_About this exercise:_ Leave out the pictures, and print exactly the lines from the one holding "OLED1 pin SCL: D22 -> D35" through the last line of the material.

┌──

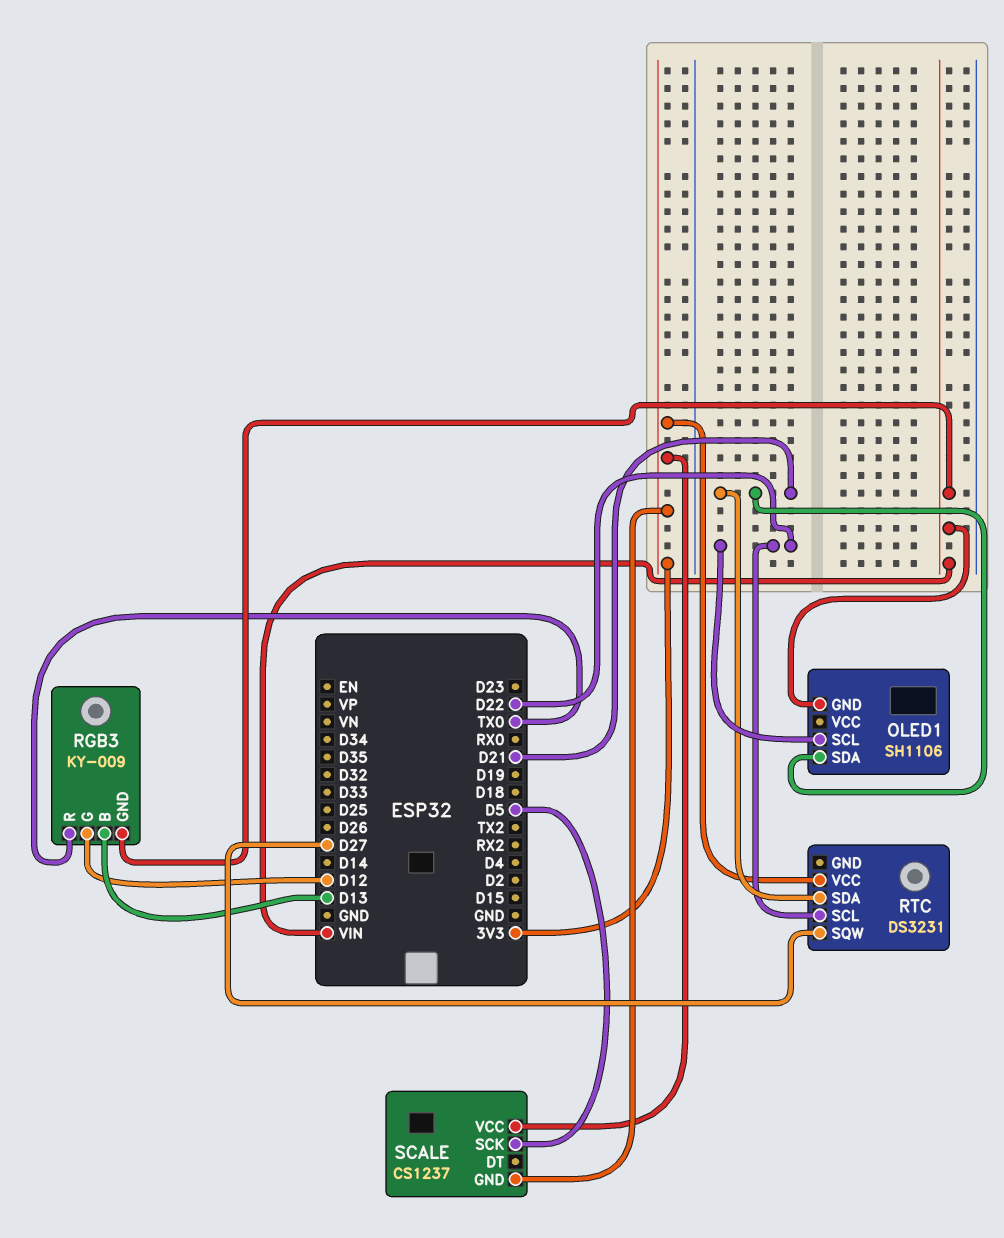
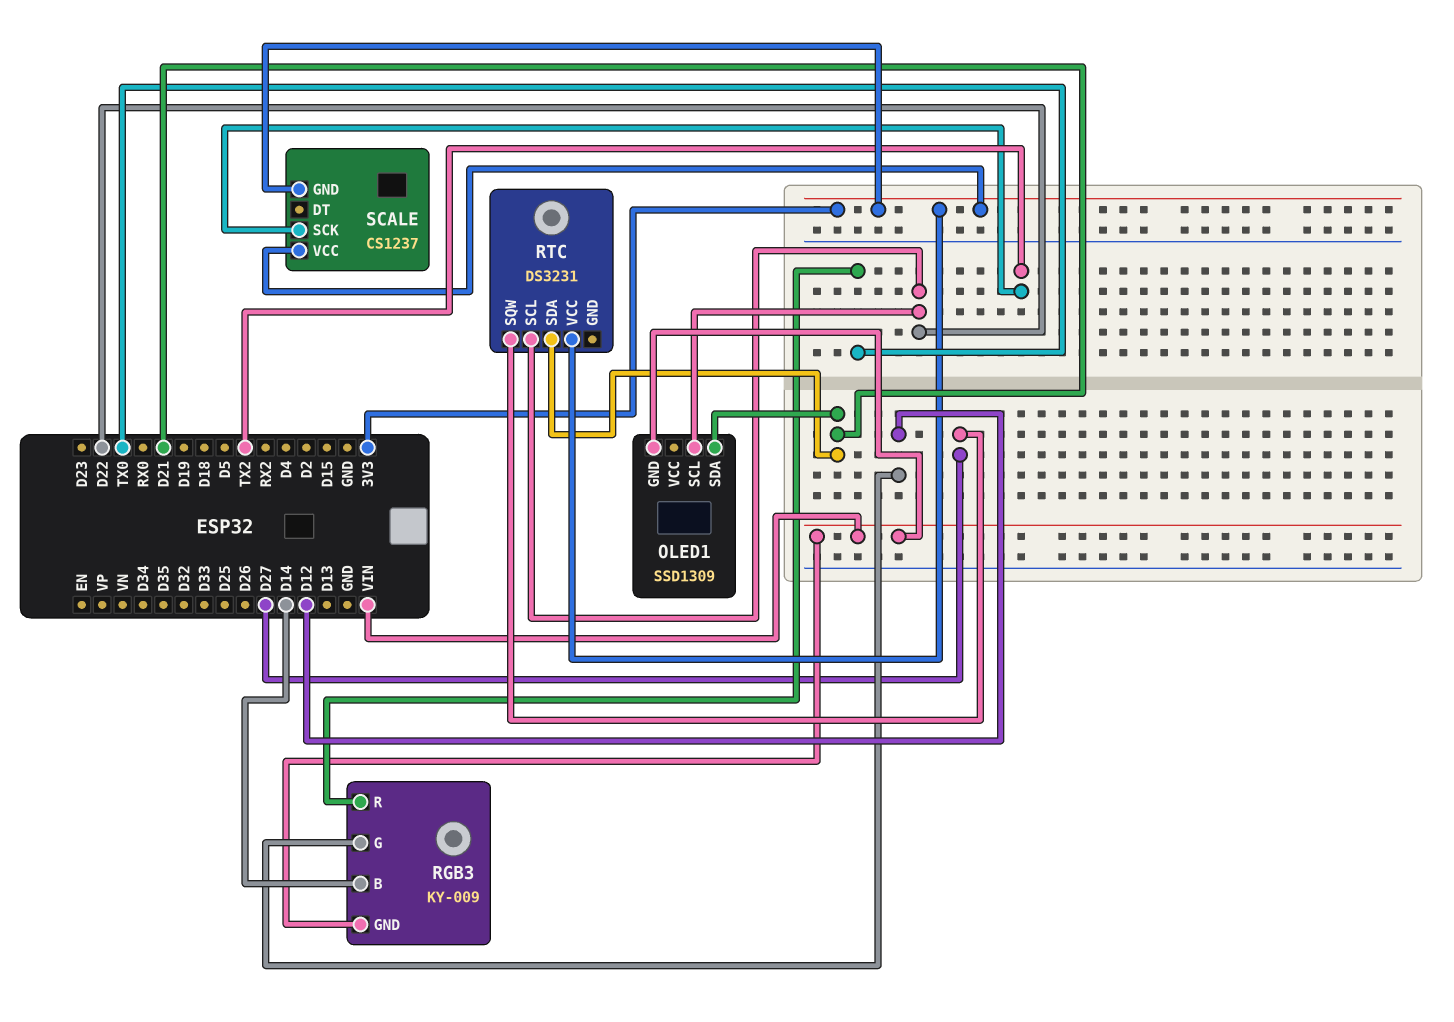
OLED1: SH1106 -> SSD1309
RGB3 pin B: D13 -> D14
SCALE pin SCK: D5 -> TX2

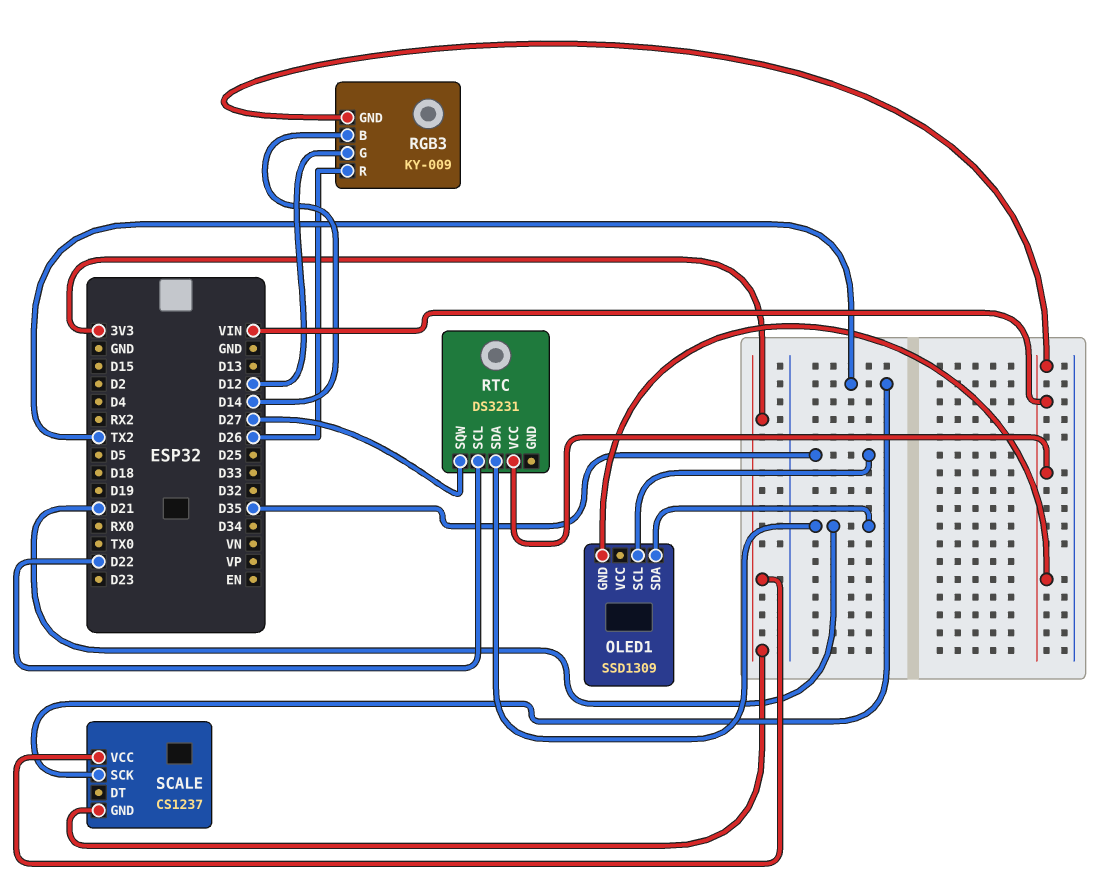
OLED1 pin SCL: D22 -> D35
RGB3 pin R: TX0 -> D26
RTC pin VCC: 3V3 -> VIN

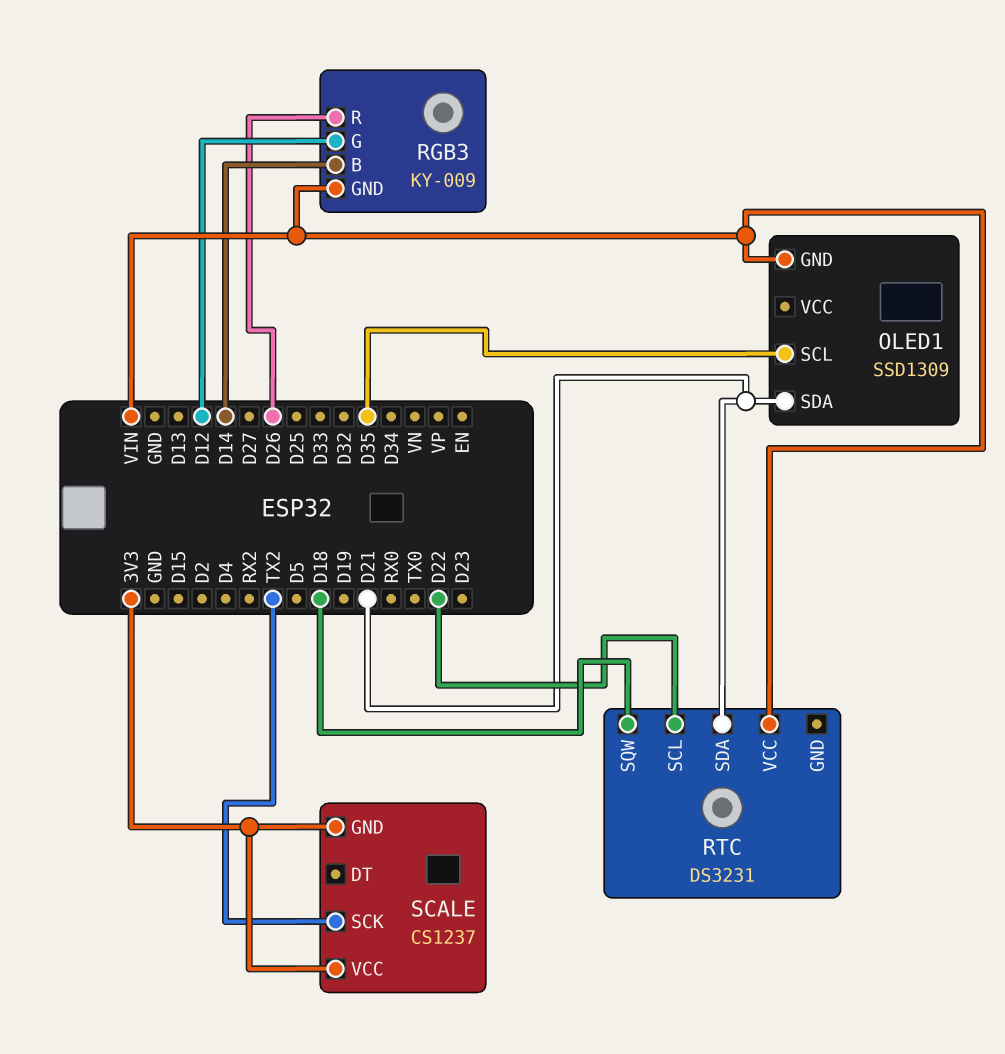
RTC pin SQW: D27 -> D18

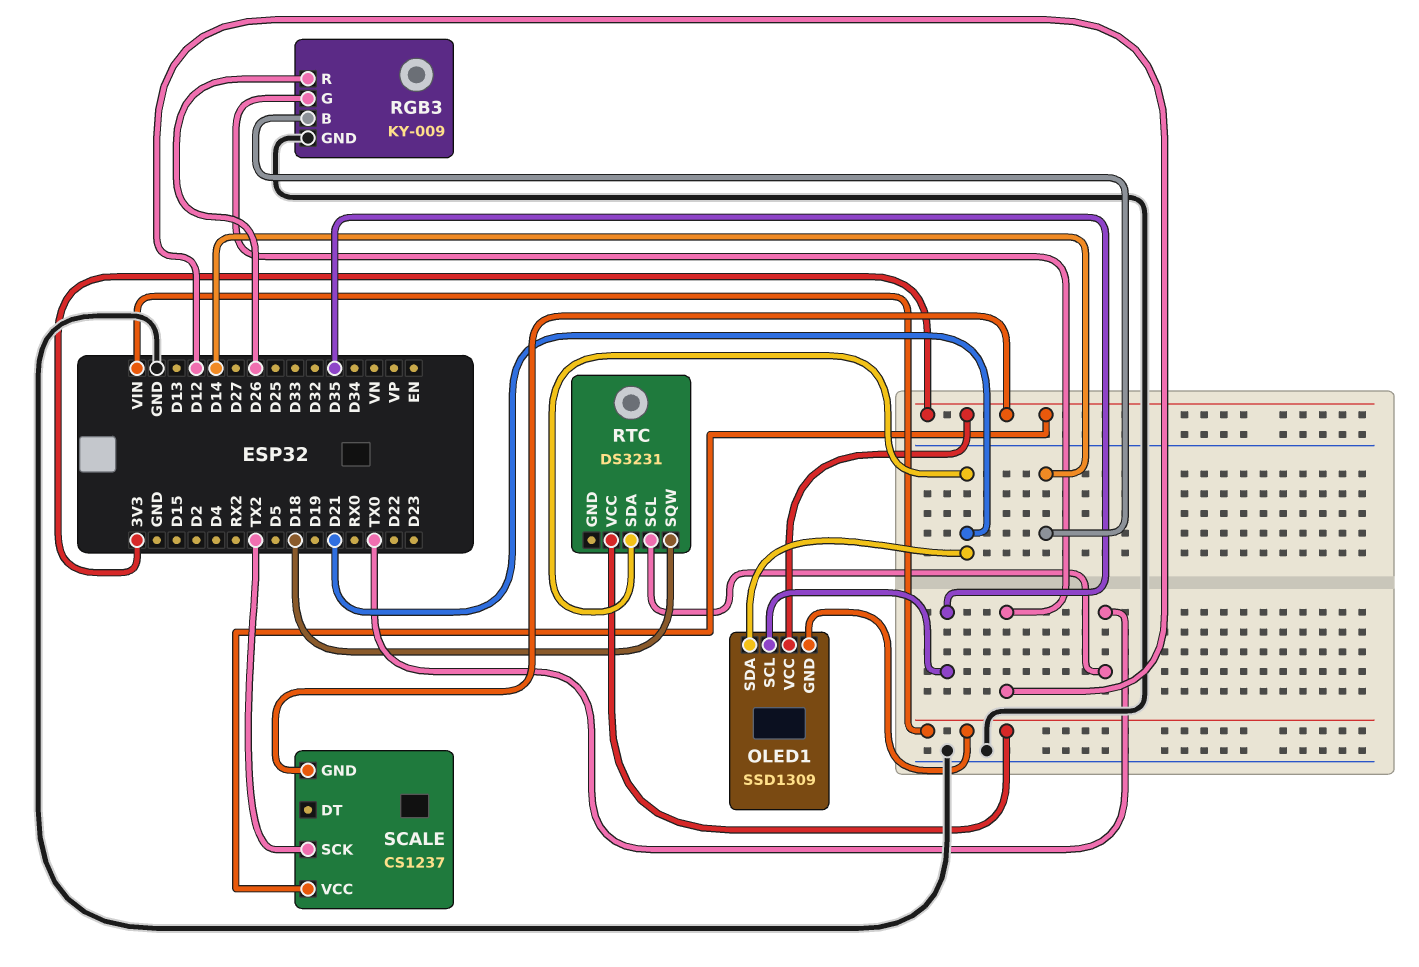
OLED1 pin VCC: none -> 3V3
RGB3 pin GND: VIN -> GND
RTC pin SCL: D22 -> TX0

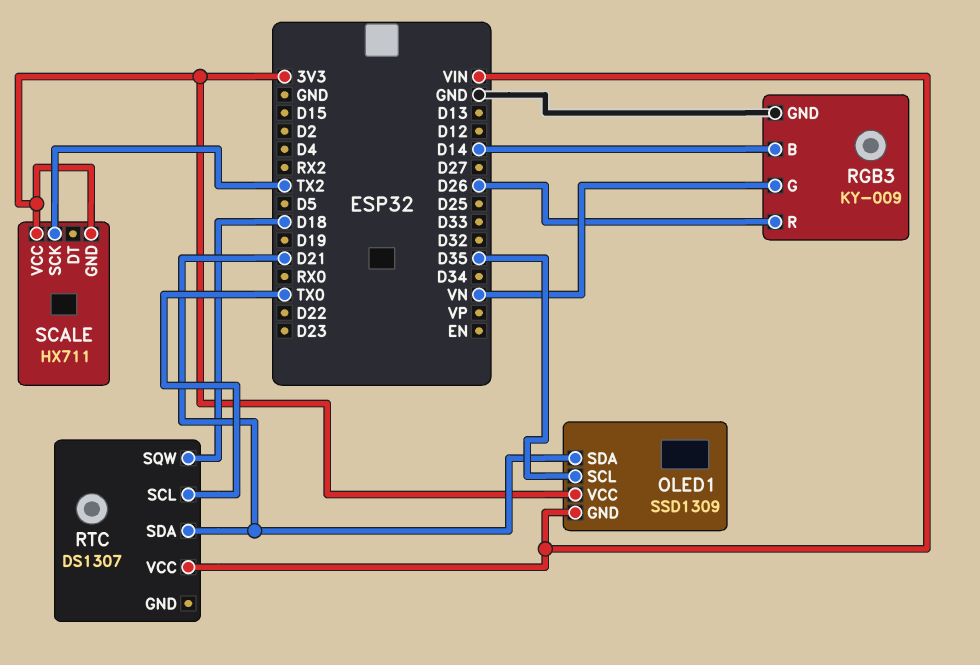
RGB3 pin G: D12 -> VN
RTC: DS3231 -> DS1307
SCALE: CS1237 -> HX711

└──

_Solution for this task:_
OLED1 pin SCL: D22 -> D35
RGB3 pin R: TX0 -> D26
RTC pin VCC: 3V3 -> VIN

RTC pin SQW: D27 -> D18

OLED1 pin VCC: none -> 3V3
RGB3 pin GND: VIN -> GND
RTC pin SCL: D22 -> TX0

RGB3 pin G: D12 -> VN
RTC: DS3231 -> DS1307
SCALE: CS1237 -> HX711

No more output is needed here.